All the entries need to be quoted exactly, apart from the pictures, which you should drop.
[[ MATERIAL PROVIDED open ]]
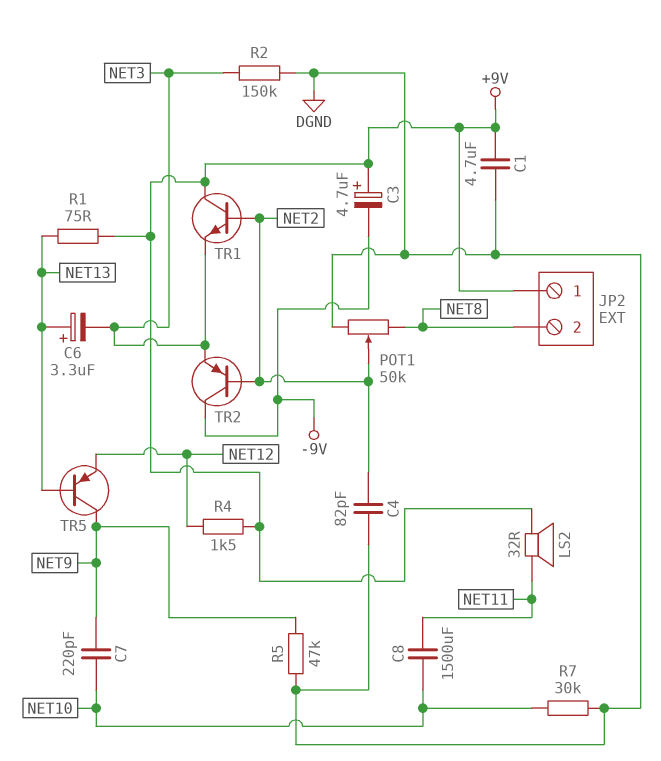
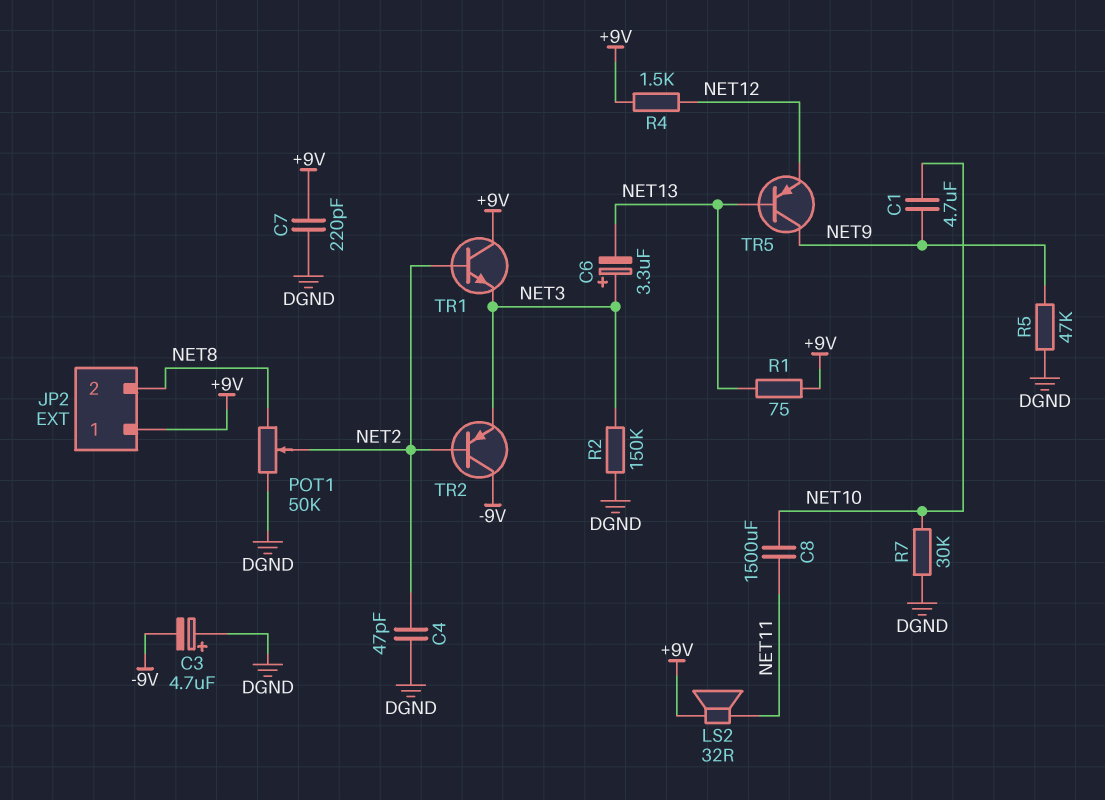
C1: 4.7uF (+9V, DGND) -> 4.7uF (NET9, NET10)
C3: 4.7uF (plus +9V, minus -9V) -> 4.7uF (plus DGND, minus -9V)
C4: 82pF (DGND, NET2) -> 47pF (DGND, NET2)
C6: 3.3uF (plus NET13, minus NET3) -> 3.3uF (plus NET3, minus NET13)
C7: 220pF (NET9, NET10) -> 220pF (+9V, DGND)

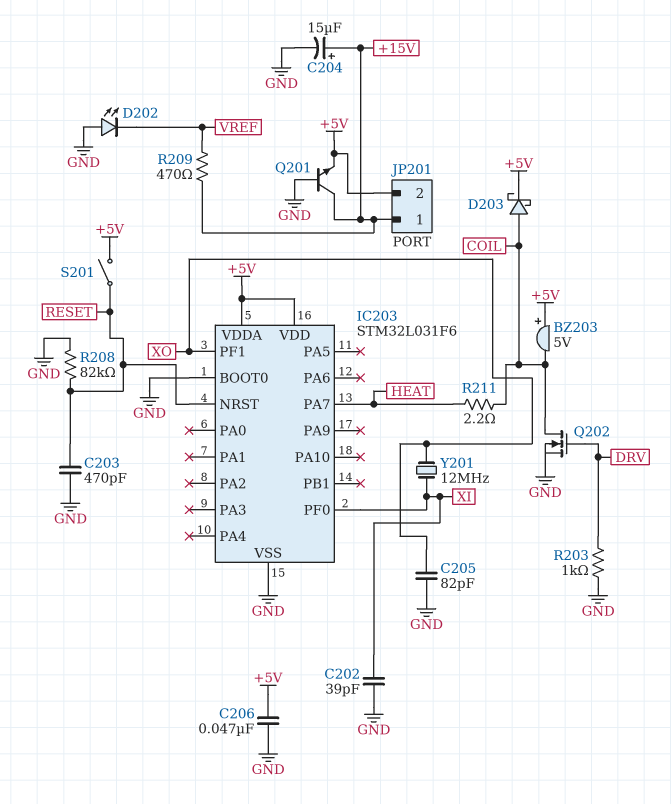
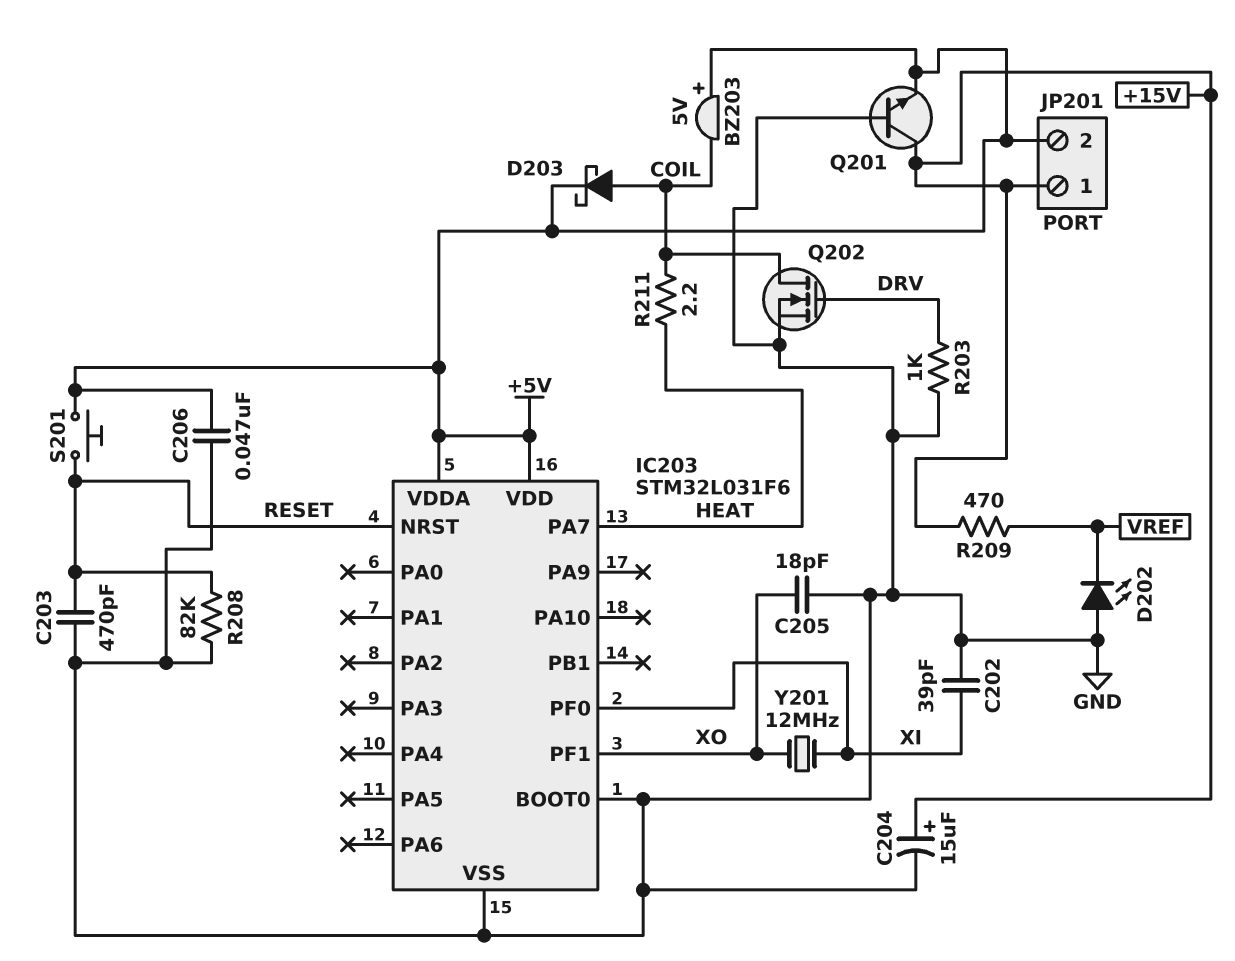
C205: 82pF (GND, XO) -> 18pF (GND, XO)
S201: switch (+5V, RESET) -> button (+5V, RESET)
[[ MATERIAL PROVIDED closed ]]
#### [REPLY]
C1: 4.7uF (+9V, DGND) -> 4.7uF (NET9, NET10)
C3: 4.7uF (plus +9V, minus -9V) -> 4.7uF (plus DGND, minus -9V)
C4: 82pF (DGND, NET2) -> 47pF (DGND, NET2)
C6: 3.3uF (plus NET13, minus NET3) -> 3.3uF (plus NET3, minus NET13)
C7: 220pF (NET9, NET10) -> 220pF (+9V, DGND)

C205: 82pF (GND, XO) -> 18pF (GND, XO)
S201: switch (+5V, RESET) -> button (+5V, RESET)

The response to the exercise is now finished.